[Opening Entries supplied section]
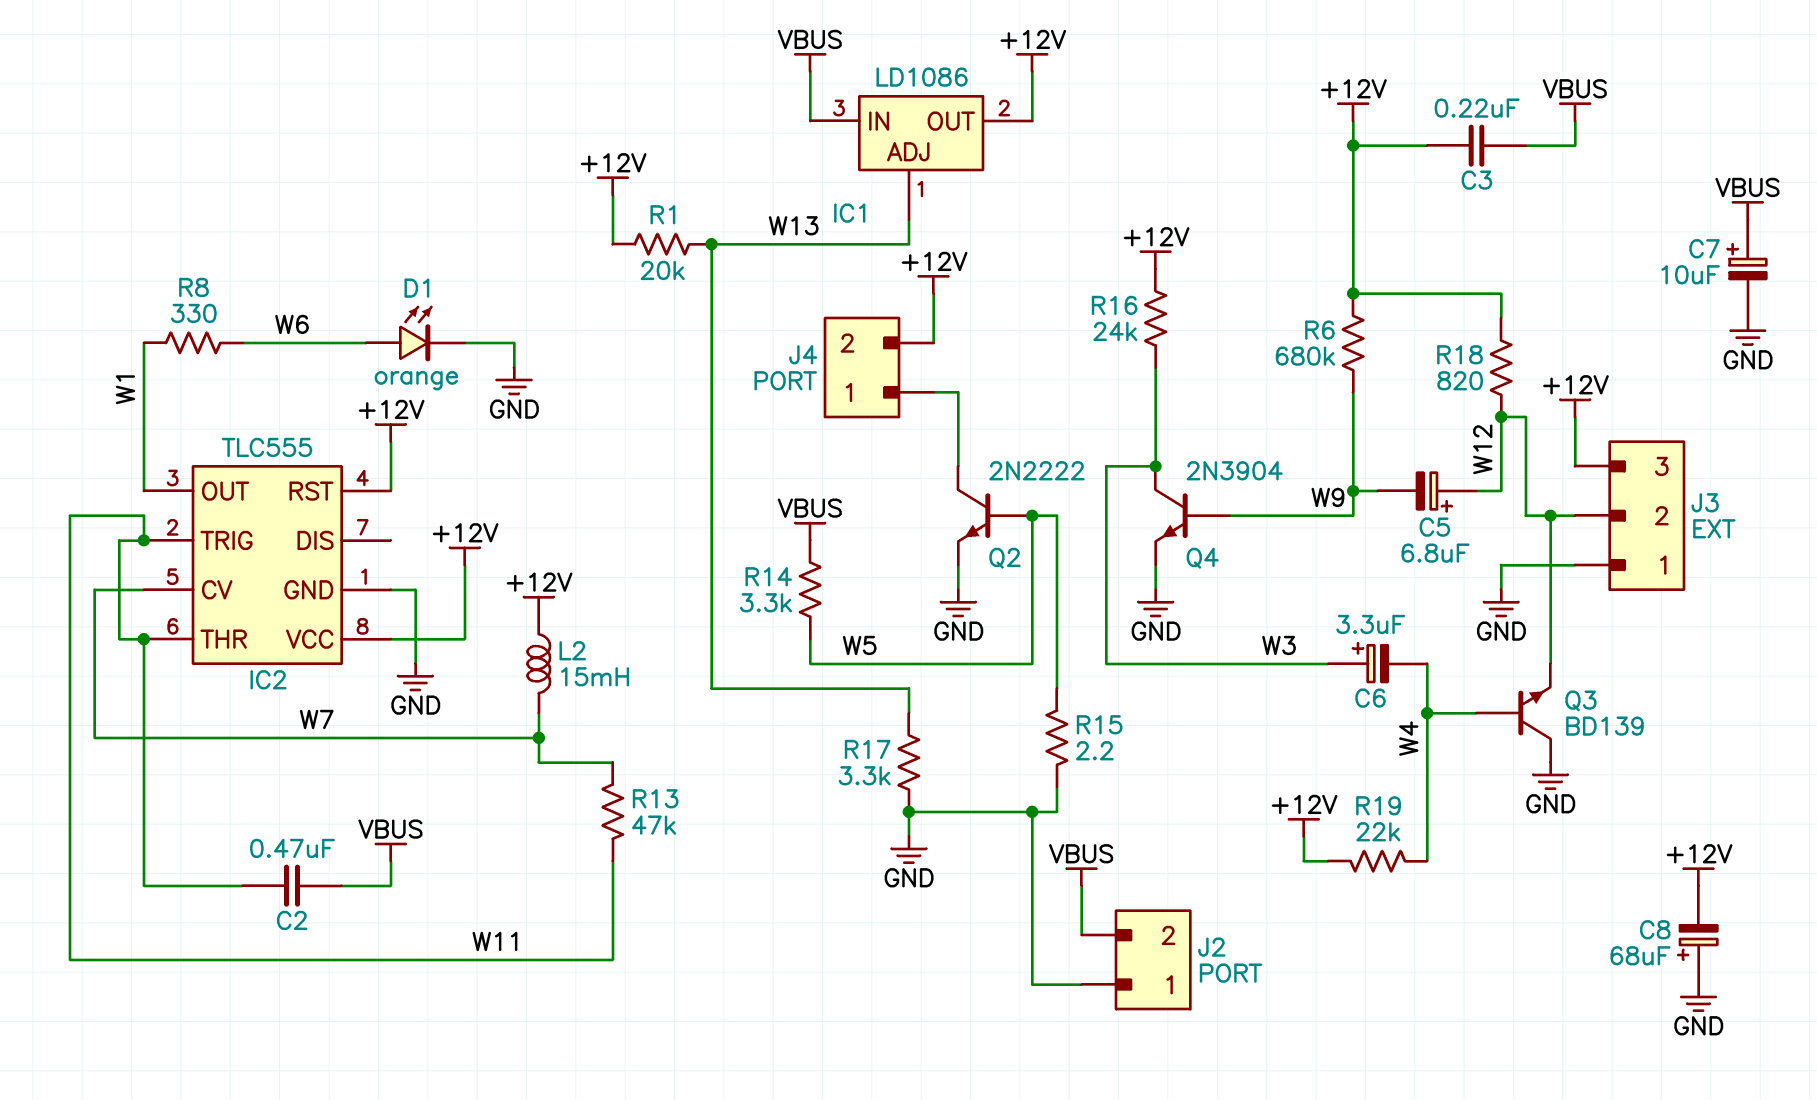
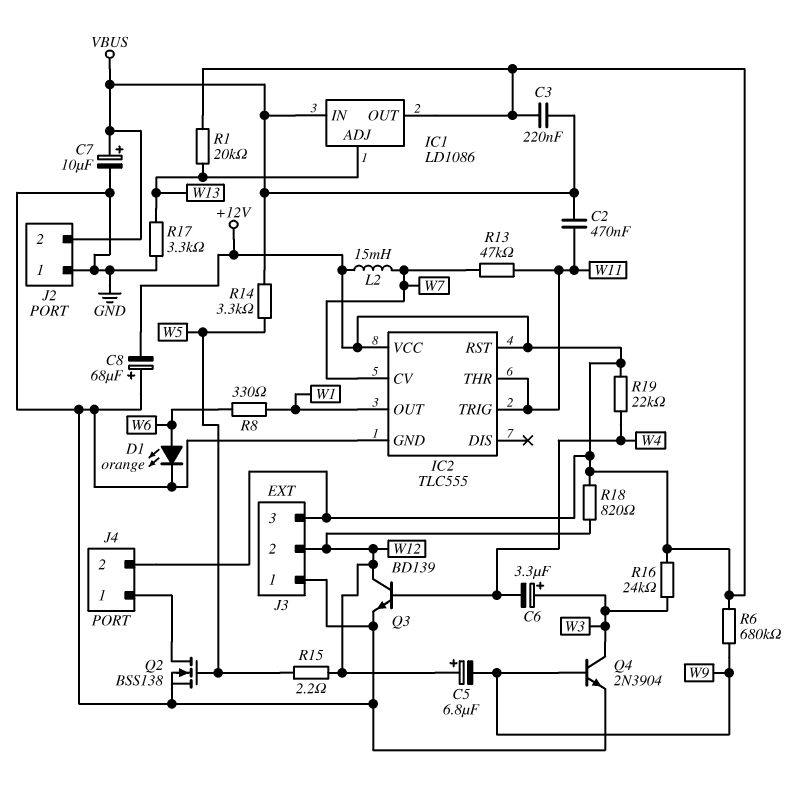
Q2: NPN 2N2222 (B W5, C J4/1, E GND) -> NMOS BSS138 (G W5, D J4/1, S GND)
Q3: NPN BD139 (B W4, C GND, E W12) -> NPN BD139 (B W4, C W12, E GND)
R15: 2.2 (GND, W5) -> 2.2 (W5, W12)

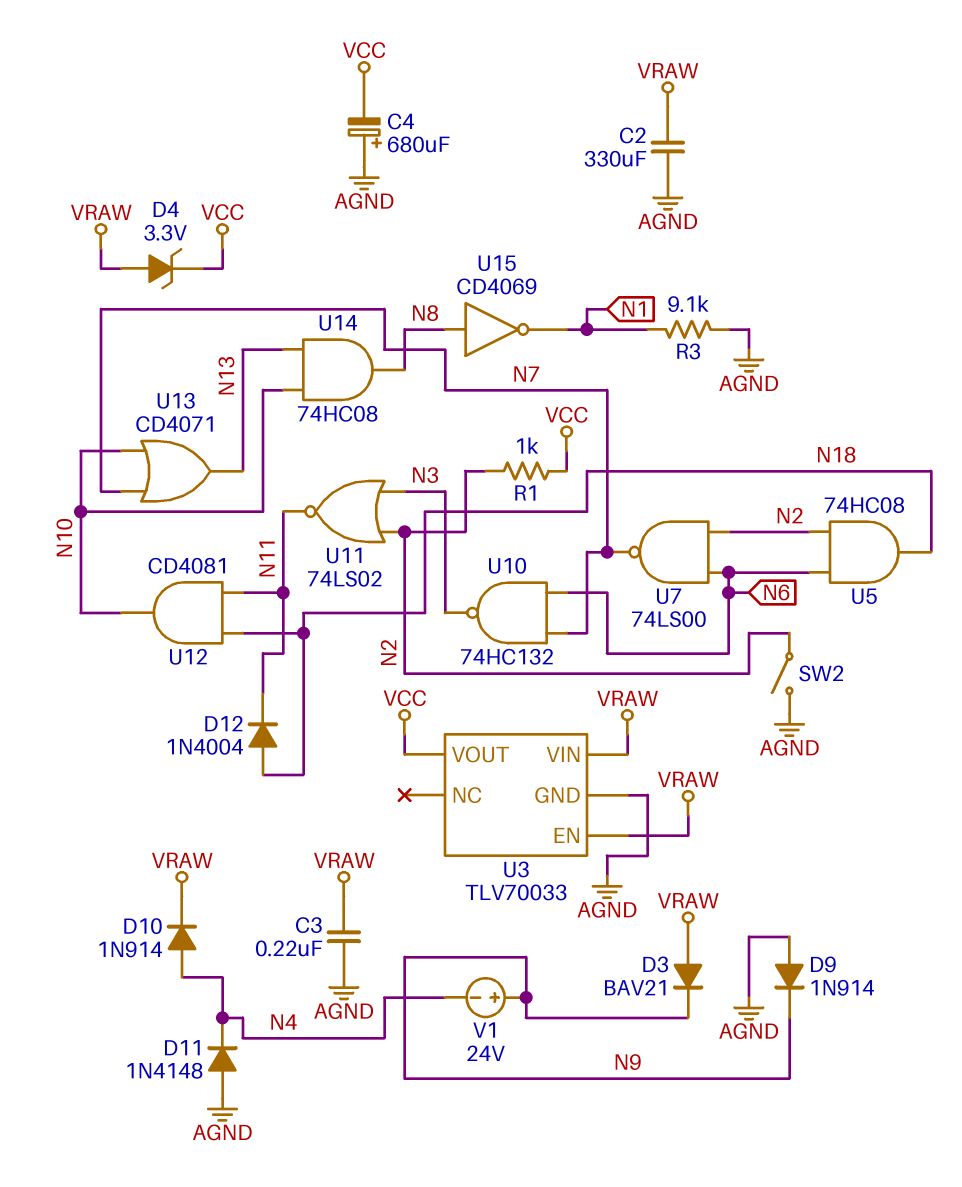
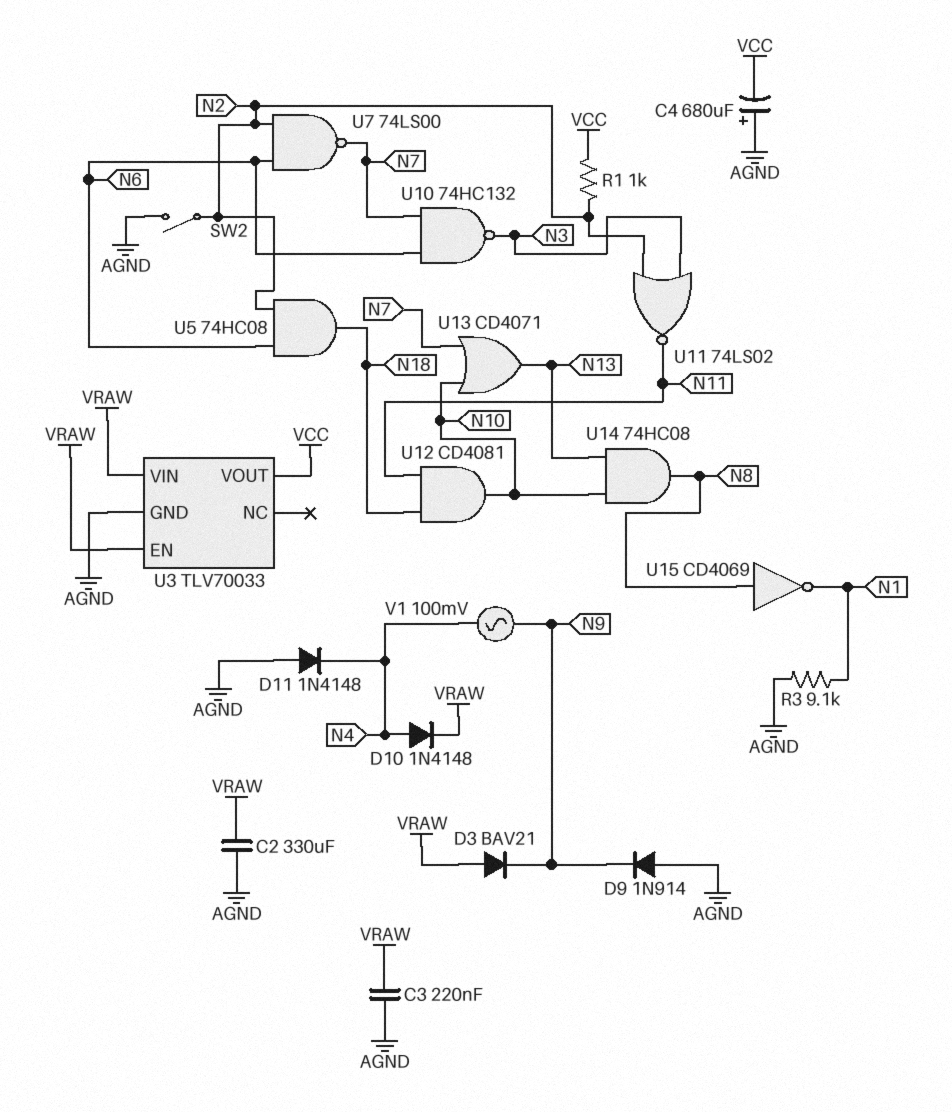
D4: zener 3.3V (A VRAW, K VCC) -> none
D10: diode 1N914 (A N4, K VRAW) -> diode 1N4148 (A N4, K VRAW)
D12: diode 1N4004 (A N18, K N11) -> none
V1: 24V (plus N9, minus N4) -> AC 100mV (N4, N9)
[Closing Entries supplied section]
The answer is every line in the data where the word "none" appears.

▶ Answer to the problem:
D4: zener 3.3V (A VRAW, K VCC) -> none
D12: diode 1N4004 (A N18, K N11) -> none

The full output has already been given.